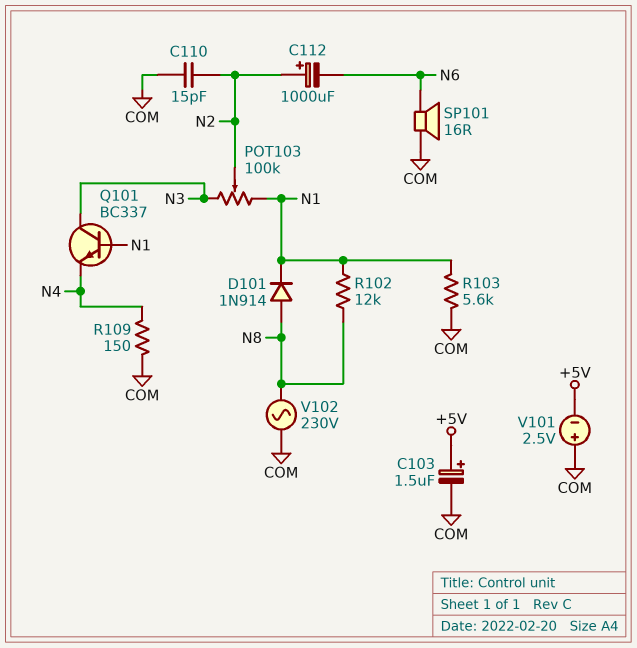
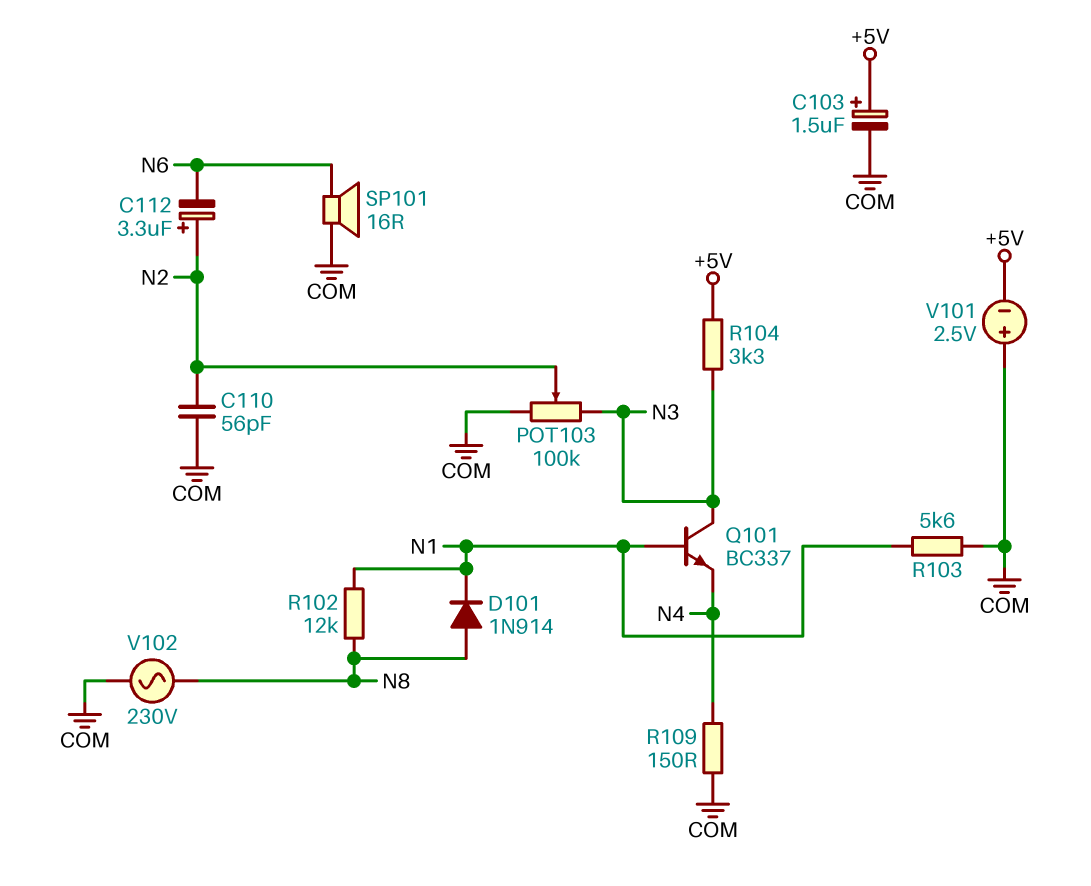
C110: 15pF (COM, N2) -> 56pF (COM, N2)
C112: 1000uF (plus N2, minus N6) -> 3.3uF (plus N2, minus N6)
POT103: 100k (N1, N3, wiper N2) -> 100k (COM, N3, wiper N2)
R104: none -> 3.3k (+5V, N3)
---
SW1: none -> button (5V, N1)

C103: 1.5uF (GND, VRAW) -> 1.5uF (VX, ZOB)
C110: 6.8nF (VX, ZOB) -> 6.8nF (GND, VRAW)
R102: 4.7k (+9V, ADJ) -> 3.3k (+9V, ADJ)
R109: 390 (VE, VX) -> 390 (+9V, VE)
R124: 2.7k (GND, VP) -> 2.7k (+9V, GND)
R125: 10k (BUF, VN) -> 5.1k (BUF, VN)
==
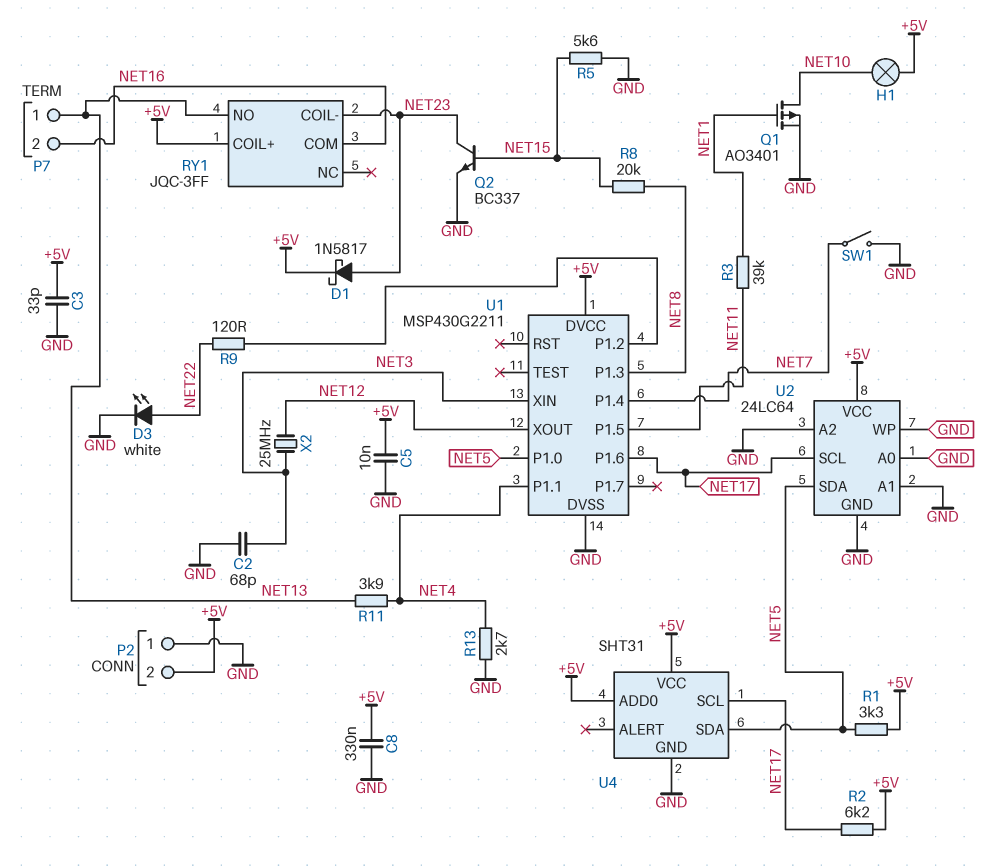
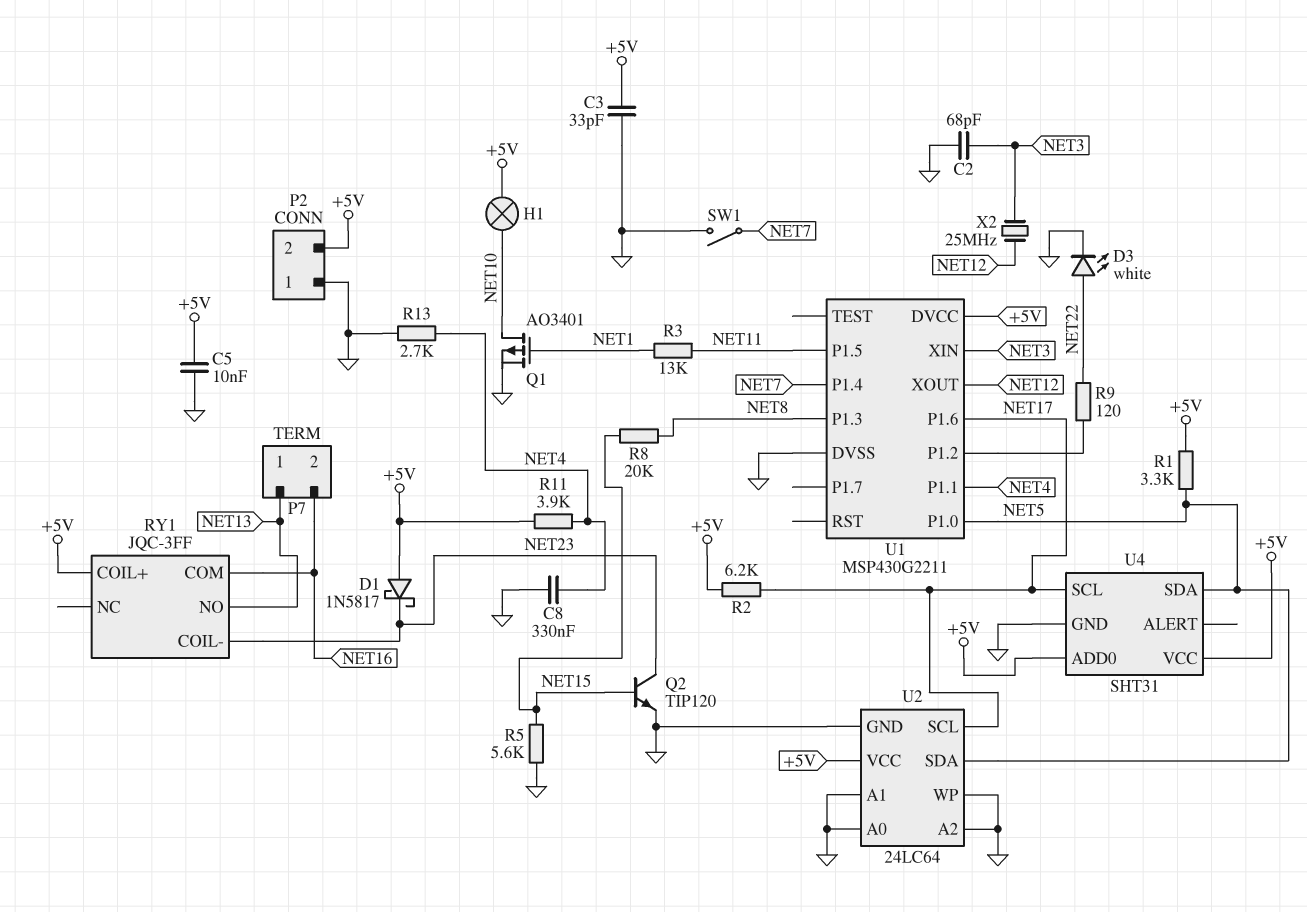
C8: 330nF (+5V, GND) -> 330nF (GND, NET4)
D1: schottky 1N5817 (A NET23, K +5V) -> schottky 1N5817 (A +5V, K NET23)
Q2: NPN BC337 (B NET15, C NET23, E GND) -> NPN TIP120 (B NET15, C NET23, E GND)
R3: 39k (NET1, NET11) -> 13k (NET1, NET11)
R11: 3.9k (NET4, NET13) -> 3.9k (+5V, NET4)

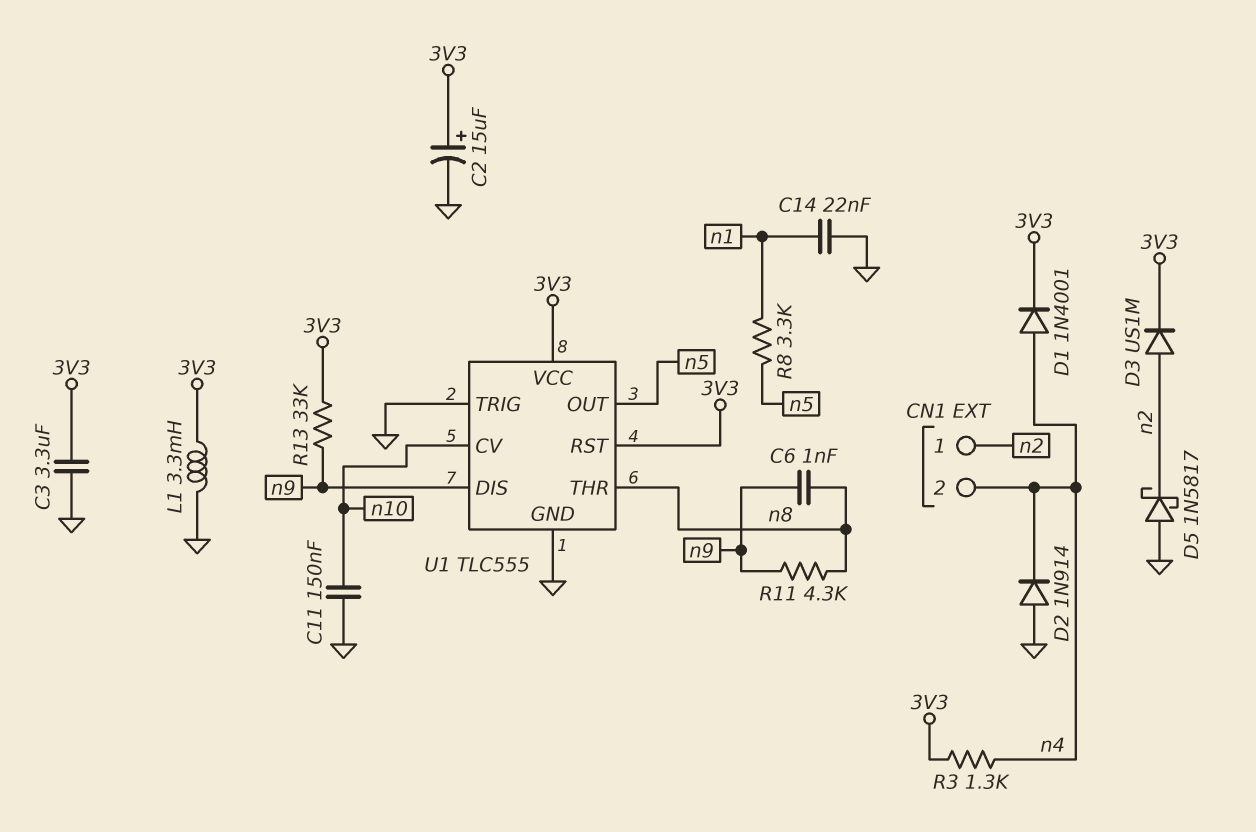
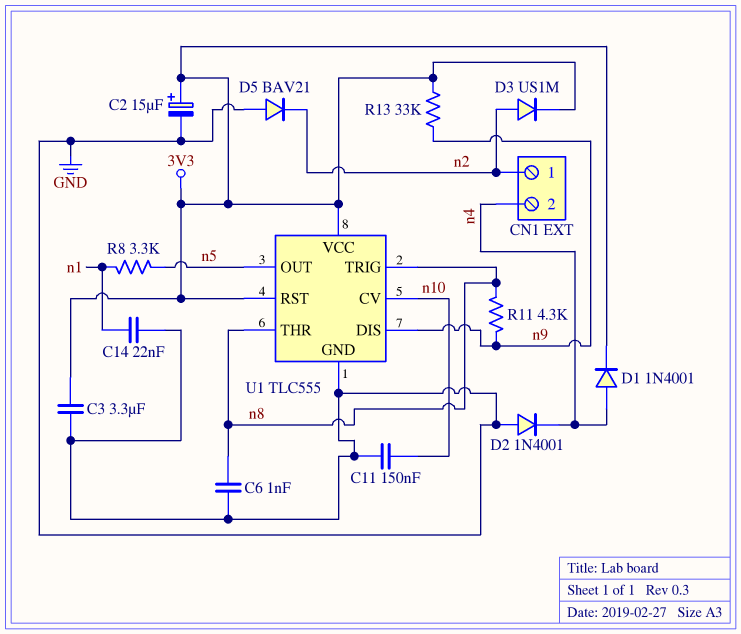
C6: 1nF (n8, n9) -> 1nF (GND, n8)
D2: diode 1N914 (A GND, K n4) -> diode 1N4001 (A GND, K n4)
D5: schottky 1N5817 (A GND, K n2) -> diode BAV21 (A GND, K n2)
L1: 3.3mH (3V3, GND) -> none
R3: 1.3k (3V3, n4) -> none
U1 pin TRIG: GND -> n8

Problem details: Print exactly the lines above, between the one holding "C110: 15pF (COM, N2) -> 56pF (COM, N2)" and the one holding "R104: none -> 3.3k (+5V, N3)", inclusive, and nothing besides.

Answer to this exercise:
C110: 15pF (COM, N2) -> 56pF (COM, N2)
C112: 1000uF (plus N2, minus N6) -> 3.3uF (plus N2, minus N6)
POT103: 100k (N1, N3, wiper N2) -> 100k (COM, N3, wiper N2)
R104: none -> 3.3k (+5V, N3)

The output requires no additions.